Revision tracking records:
__________________________________________________

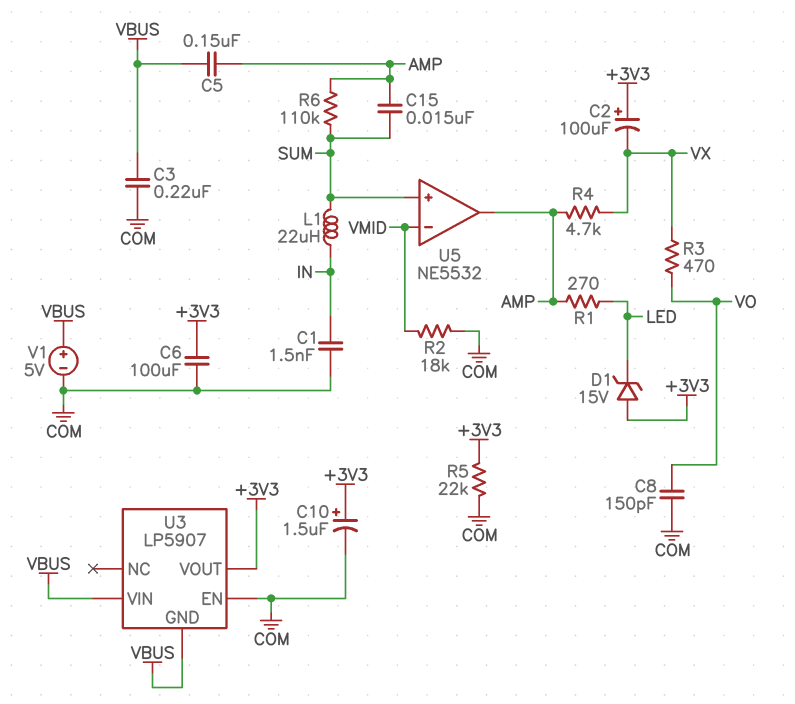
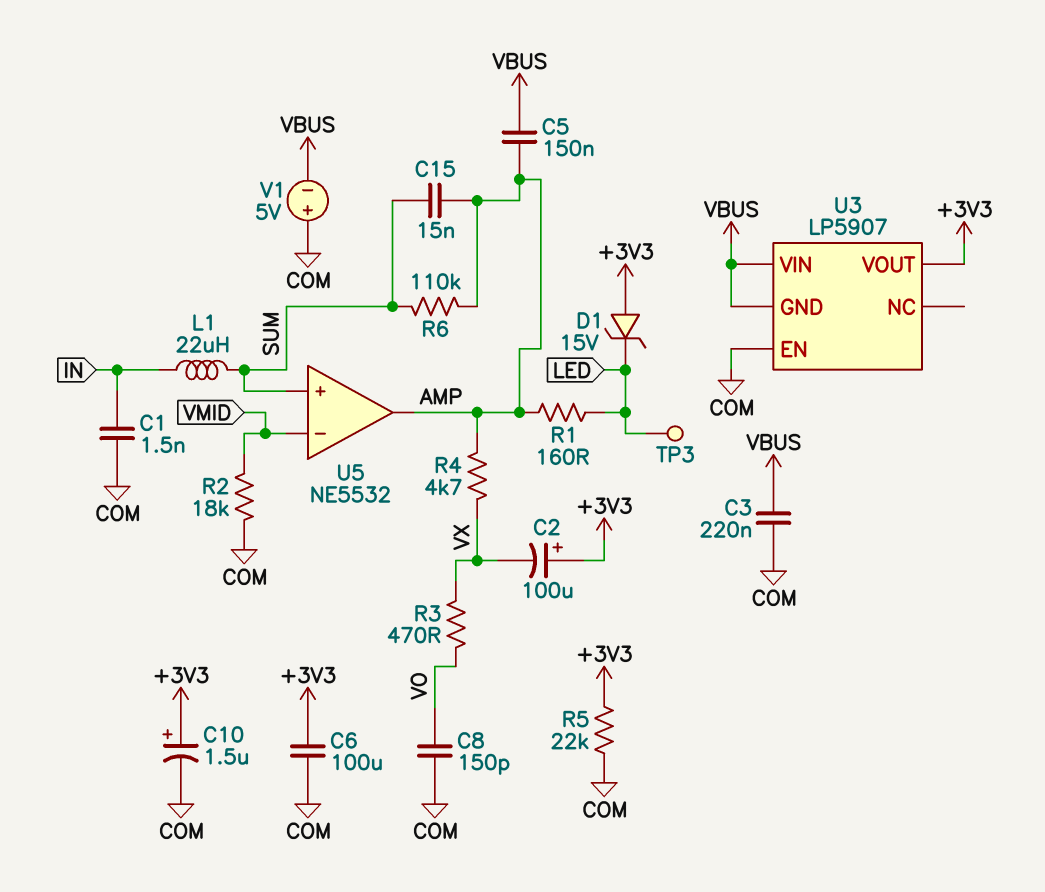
R1: 270 (AMP, LED) -> 160 (AMP, LED)
TP3: none -> test point (LED)
V1: 5V (plus VBUS, minus COM) -> 5V (plus COM, minus VBUS)

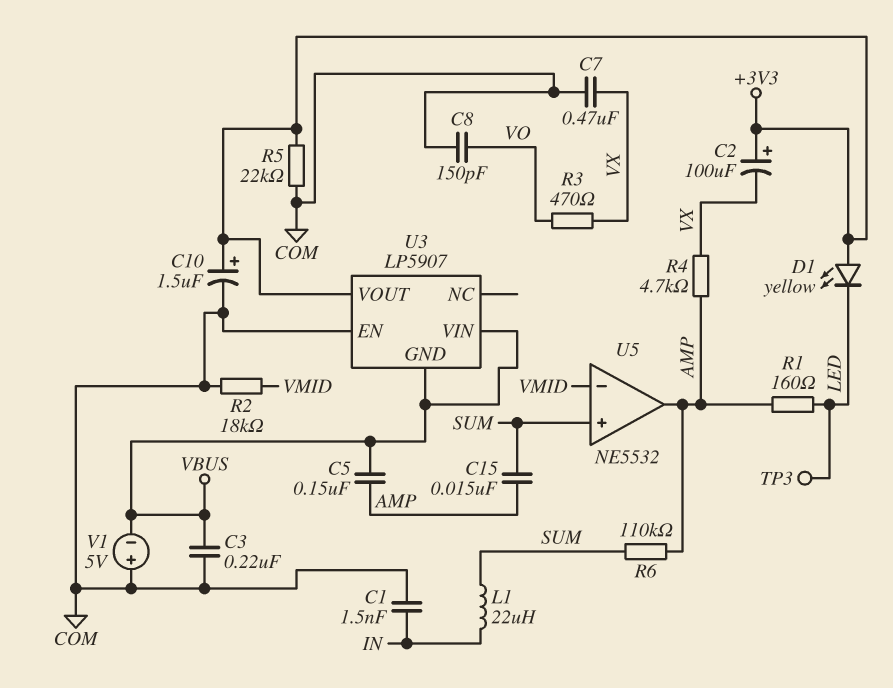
C6: 100uF (+3V3, COM) -> none
C7: none -> 470nF (COM, VX)
D1: zener 15V (A +3V3, K LED) -> LED yellow (A +3V3, K LED)

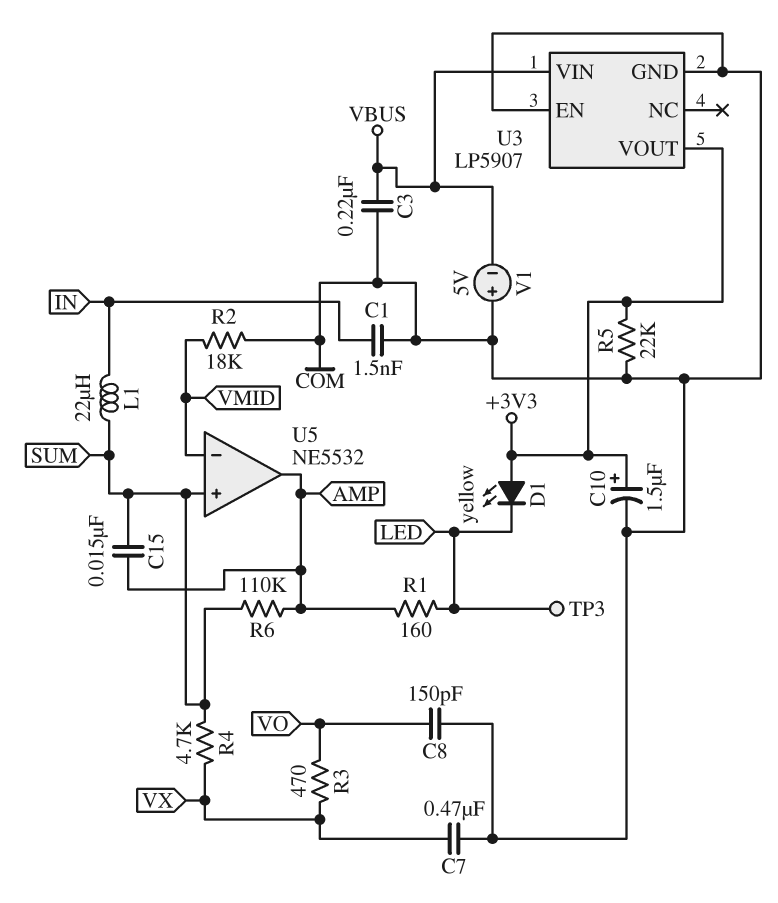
C2: 100uF (plus +3V3, minus VX) -> none
C5: 150nF (AMP, VBUS) -> none
R4: 4.7k (AMP, VX) -> 4.7k (SUM, VX)
U3 pin GND: VBUS -> COM

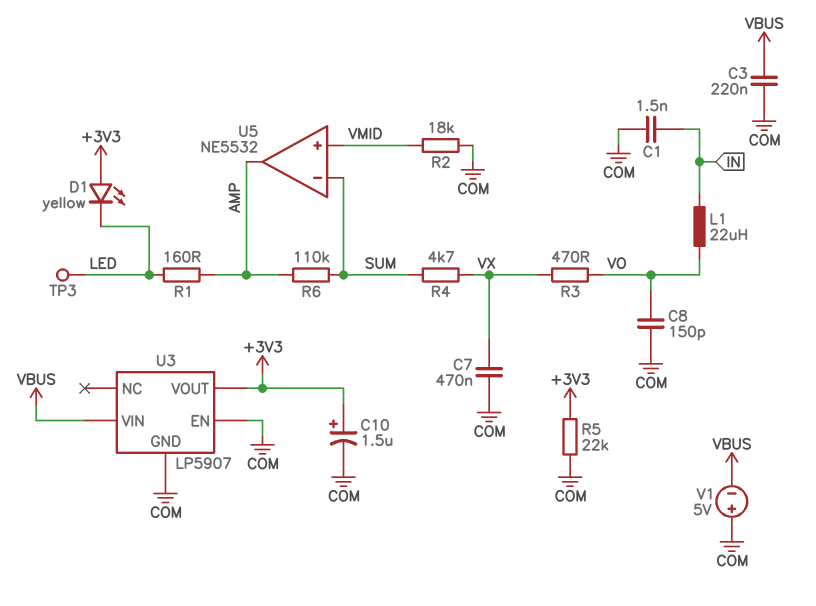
C15: 15nF (AMP, SUM) -> none
L1: 22uH (IN, SUM) -> 22uH (IN, VO)
U5 pin in+: SUM -> VMID
U5 pin in-: VMID -> SUM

__________________________________________________

:: Problem requirements ::
Copy every record exactly, without the pictures.

:: Your response ::
R1: 270 (AMP, LED) -> 160 (AMP, LED)
TP3: none -> test point (LED)
V1: 5V (plus VBUS, minus COM) -> 5V (plus COM, minus VBUS)

C6: 100uF (+3V3, COM) -> none
C7: none -> 470nF (COM, VX)
D1: zener 15V (A +3V3, K LED) -> LED yellow (A +3V3, K LED)

C2: 100uF (plus +3V3, minus VX) -> none
C5: 150nF (AMP, VBUS) -> none
R4: 4.7k (AMP, VX) -> 4.7k (SUM, VX)
U3 pin GND: VBUS -> COM

C15: 15nF (AMP, SUM) -> none
L1: 22uH (IN, SUM) -> 22uH (IN, VO)
U5 pin in+: SUM -> VMID
U5 pin in-: VMID -> SUM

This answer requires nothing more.